> **Aim of the task**
Retype the listing below line for line, but only from the line with "green duck: 2 -> 0" down to the line with "grey dumbbell: 1 -> 4", inclusive. Pictures stay out.

> **The records**

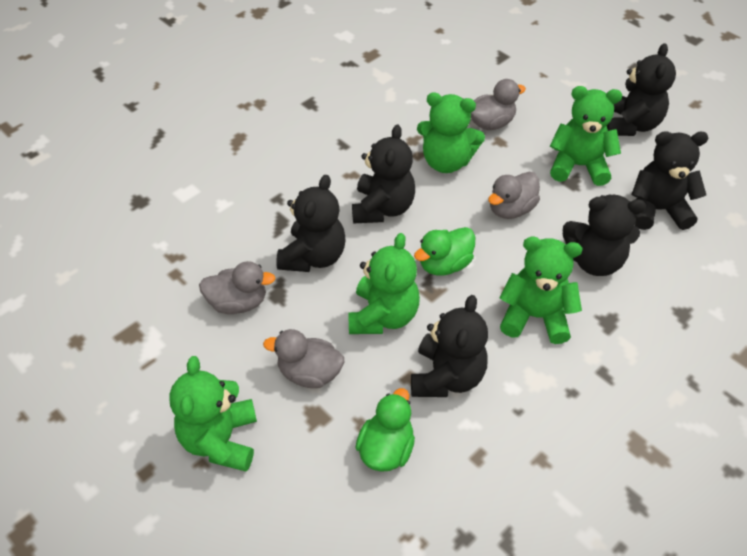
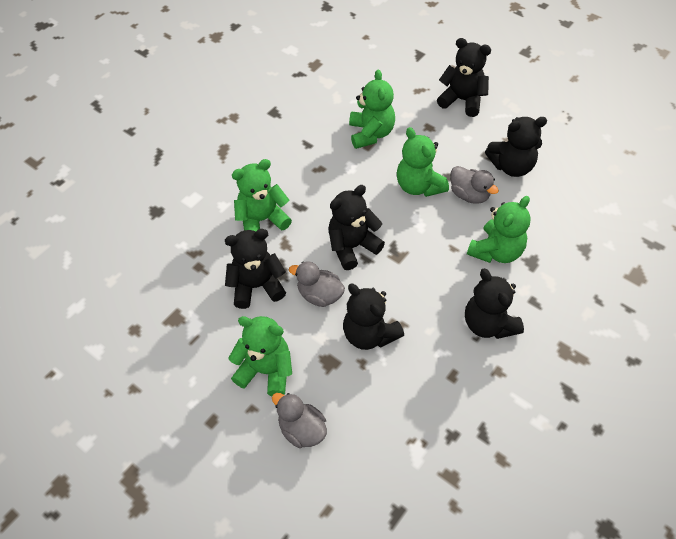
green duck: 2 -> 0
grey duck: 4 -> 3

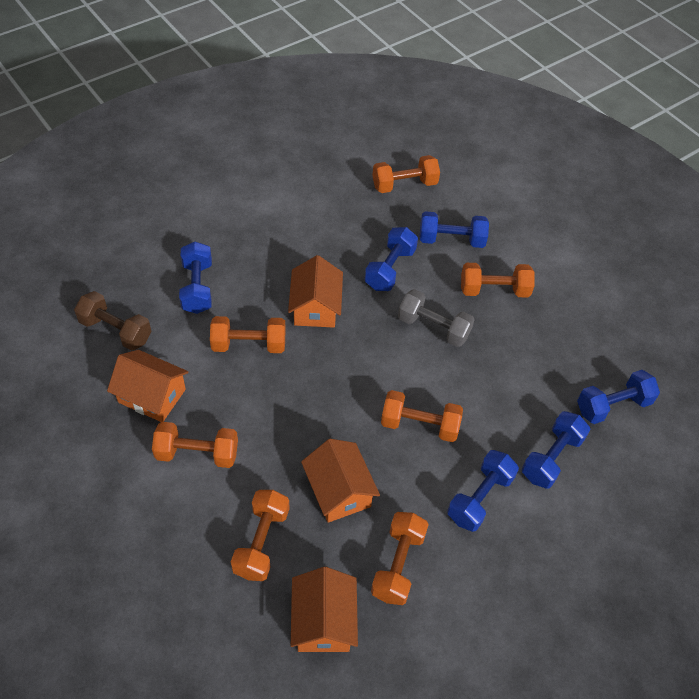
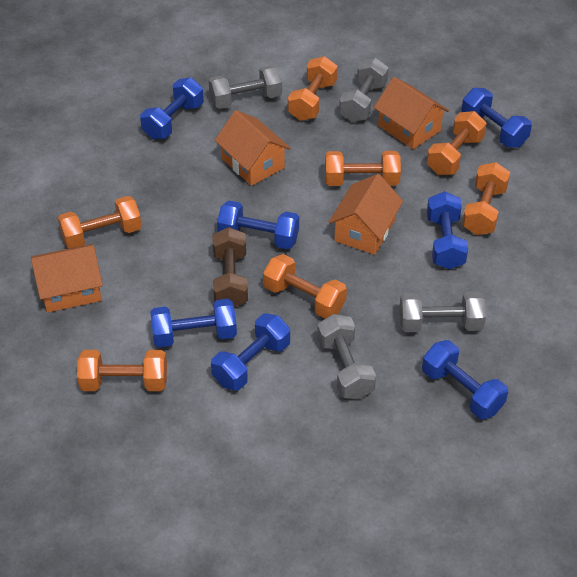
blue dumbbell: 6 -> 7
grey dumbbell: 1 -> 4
...
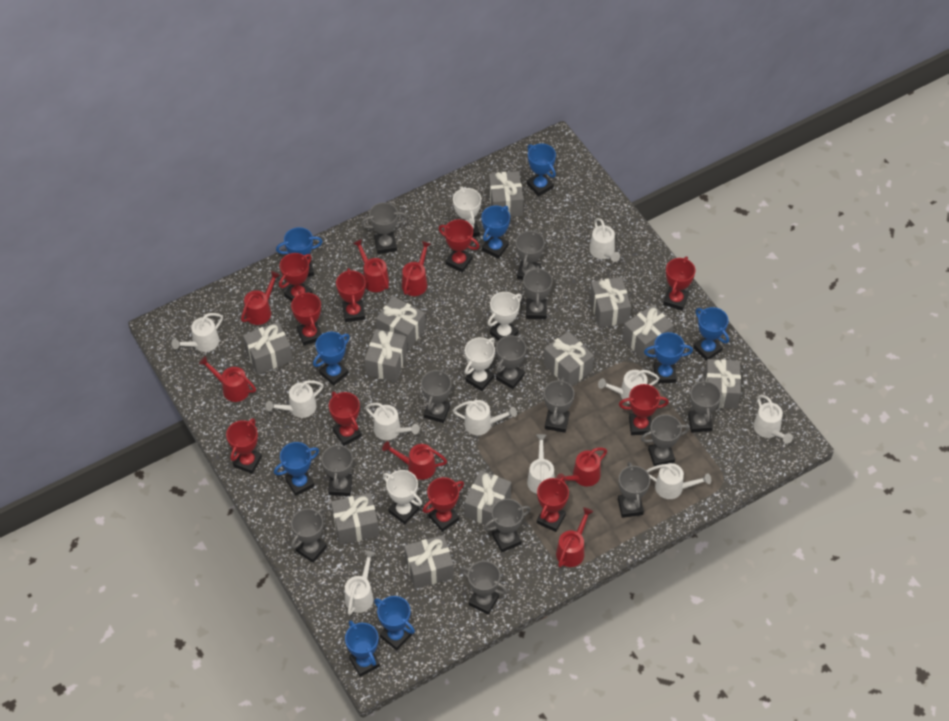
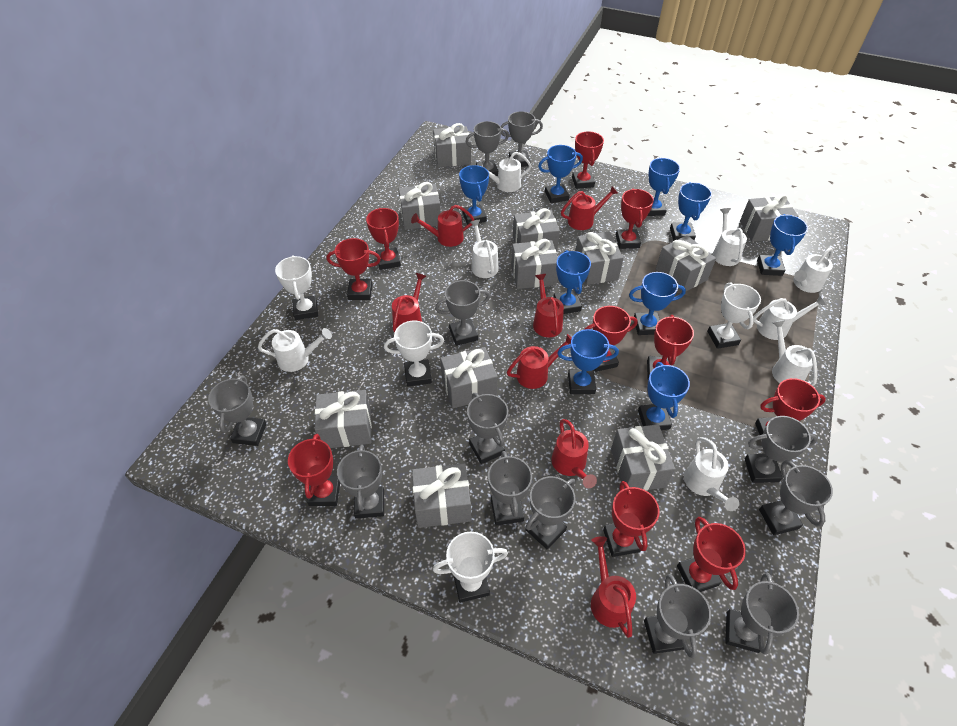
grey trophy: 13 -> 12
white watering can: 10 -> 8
...
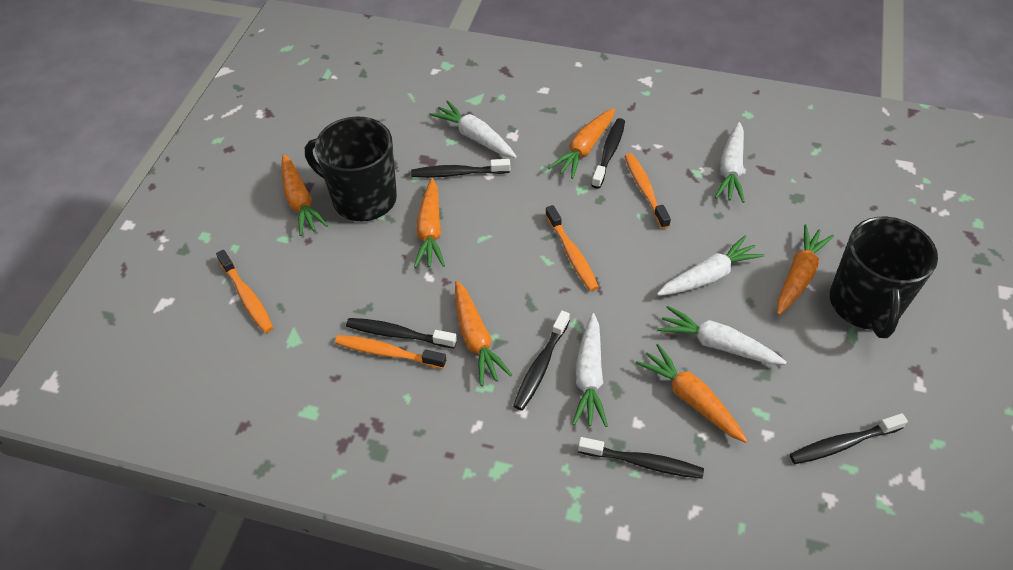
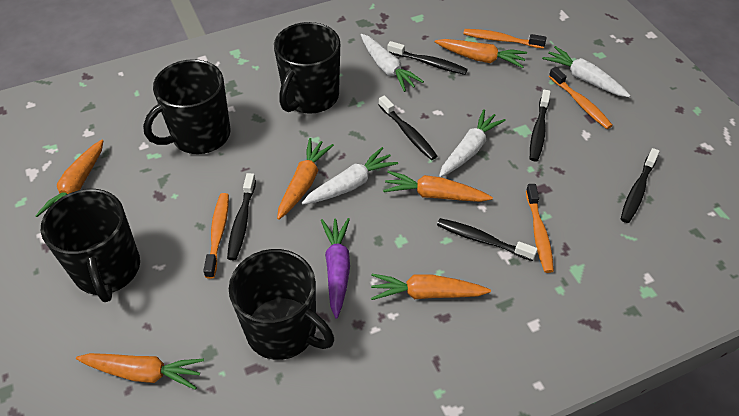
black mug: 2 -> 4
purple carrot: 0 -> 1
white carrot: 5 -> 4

> **Reply to the exercise**
green duck: 2 -> 0
grey duck: 4 -> 3

blue dumbbell: 6 -> 7
grey dumbbell: 1 -> 4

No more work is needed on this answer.